::: Data excerpts :::

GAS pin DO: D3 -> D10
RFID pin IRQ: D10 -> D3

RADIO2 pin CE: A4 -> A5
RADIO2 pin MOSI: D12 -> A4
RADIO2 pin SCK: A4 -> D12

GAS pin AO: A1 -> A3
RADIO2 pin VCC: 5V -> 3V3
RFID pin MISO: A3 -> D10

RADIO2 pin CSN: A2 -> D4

:::

_Required action_
Every word in the records must appear in your copy exactly as it does above.

_Task answer_
GAS pin DO: D3 -> D10
RFID pin IRQ: D10 -> D3

RADIO2 pin CE: A4 -> A5
RADIO2 pin MOSI: D12 -> A4
RADIO2 pin SCK: A4 -> D12

GAS pin AO: A1 -> A3
RADIO2 pin VCC: 5V -> 3V3
RFID pin MISO: A3 -> D10

RADIO2 pin CSN: A2 -> D4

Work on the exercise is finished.